Content starts
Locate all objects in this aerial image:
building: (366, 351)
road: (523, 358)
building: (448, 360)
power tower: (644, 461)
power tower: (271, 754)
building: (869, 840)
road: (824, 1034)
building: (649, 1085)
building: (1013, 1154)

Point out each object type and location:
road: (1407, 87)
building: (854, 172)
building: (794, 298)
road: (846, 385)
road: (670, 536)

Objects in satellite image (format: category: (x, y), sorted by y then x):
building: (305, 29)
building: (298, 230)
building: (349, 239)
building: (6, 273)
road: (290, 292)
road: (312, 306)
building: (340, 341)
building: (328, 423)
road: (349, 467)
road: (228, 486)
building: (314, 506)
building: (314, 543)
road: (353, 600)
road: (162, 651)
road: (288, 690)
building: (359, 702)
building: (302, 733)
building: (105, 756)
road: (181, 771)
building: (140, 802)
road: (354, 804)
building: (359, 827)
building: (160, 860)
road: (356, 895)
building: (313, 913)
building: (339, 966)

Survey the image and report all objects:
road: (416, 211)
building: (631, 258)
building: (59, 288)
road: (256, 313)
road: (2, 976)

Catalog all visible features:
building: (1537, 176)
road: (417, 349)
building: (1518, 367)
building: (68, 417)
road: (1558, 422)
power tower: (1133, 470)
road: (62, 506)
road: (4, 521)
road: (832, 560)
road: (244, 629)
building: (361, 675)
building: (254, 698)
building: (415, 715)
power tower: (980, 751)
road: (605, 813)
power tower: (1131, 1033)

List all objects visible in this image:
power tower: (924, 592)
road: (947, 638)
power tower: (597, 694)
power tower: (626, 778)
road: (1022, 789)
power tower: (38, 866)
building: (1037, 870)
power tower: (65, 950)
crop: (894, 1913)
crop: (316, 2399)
Content ends
Work required
The records above must be written out again exactly.

Result below
Locate all objects in this aerial image:
building: (366, 351)
road: (523, 358)
building: (448, 360)
power tower: (644, 461)
power tower: (271, 754)
building: (869, 840)
road: (824, 1034)
building: (649, 1085)
building: (1013, 1154)

Point out each object type and location:
road: (1407, 87)
building: (854, 172)
building: (794, 298)
road: (846, 385)
road: (670, 536)

Objects in satellite image (format: category: (x, y), sorted by y then x):
building: (305, 29)
building: (298, 230)
building: (349, 239)
building: (6, 273)
road: (290, 292)
road: (312, 306)
building: (340, 341)
building: (328, 423)
road: (349, 467)
road: (228, 486)
building: (314, 506)
building: (314, 543)
road: (353, 600)
road: (162, 651)
road: (288, 690)
building: (359, 702)
building: (302, 733)
building: (105, 756)
road: (181, 771)
building: (140, 802)
road: (354, 804)
building: (359, 827)
building: (160, 860)
road: (356, 895)
building: (313, 913)
building: (339, 966)

Survey the image and report all objects:
road: (416, 211)
building: (631, 258)
building: (59, 288)
road: (256, 313)
road: (2, 976)

Catalog all visible features:
building: (1537, 176)
road: (417, 349)
building: (1518, 367)
building: (68, 417)
road: (1558, 422)
power tower: (1133, 470)
road: (62, 506)
road: (4, 521)
road: (832, 560)
road: (244, 629)
building: (361, 675)
building: (254, 698)
building: (415, 715)
power tower: (980, 751)
road: (605, 813)
power tower: (1131, 1033)

List all objects visible in this image:
power tower: (924, 592)
road: (947, 638)
power tower: (597, 694)
power tower: (626, 778)
road: (1022, 789)
power tower: (38, 866)
building: (1037, 870)
power tower: (65, 950)
crop: (894, 1913)
crop: (316, 2399)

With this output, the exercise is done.